Print out the full material below, exact in every line, with no images included.

SUPPLIED ENTRIES:
-*-*-

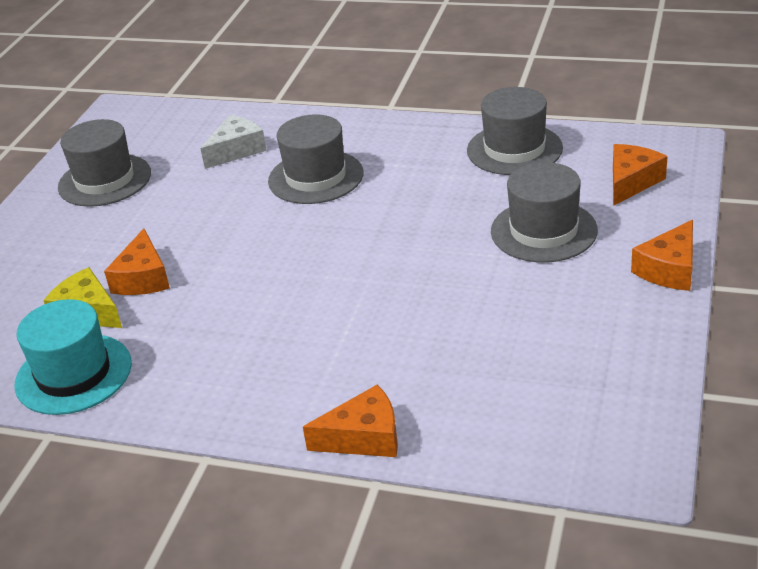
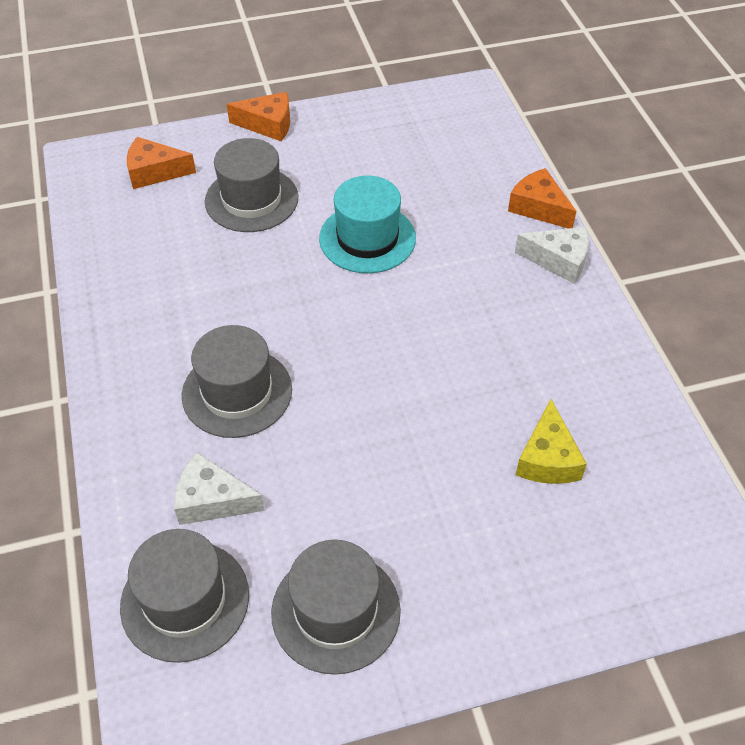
camera: 125 degrees left, 15 degrees up
(73, 374) = (620, 413): turquoise hat -> turquoise hat (367, 238)
(143, 278) = (475, 444): orange cheese -> none
(274, 417) = (559, 260): none -> white cheese
(514, 149) = (125, 259): grey hat -> grey hat (185, 600)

-*-*-

ANSWER TO THIS PROBLEM:
camera: 125 degrees left, 15 degrees up
(73, 374) = (620, 413): turquoise hat -> turquoise hat (367, 238)
(143, 278) = (475, 444): orange cheese -> none
(274, 417) = (559, 260): none -> white cheese
(514, 149) = (125, 259): grey hat -> grey hat (185, 600)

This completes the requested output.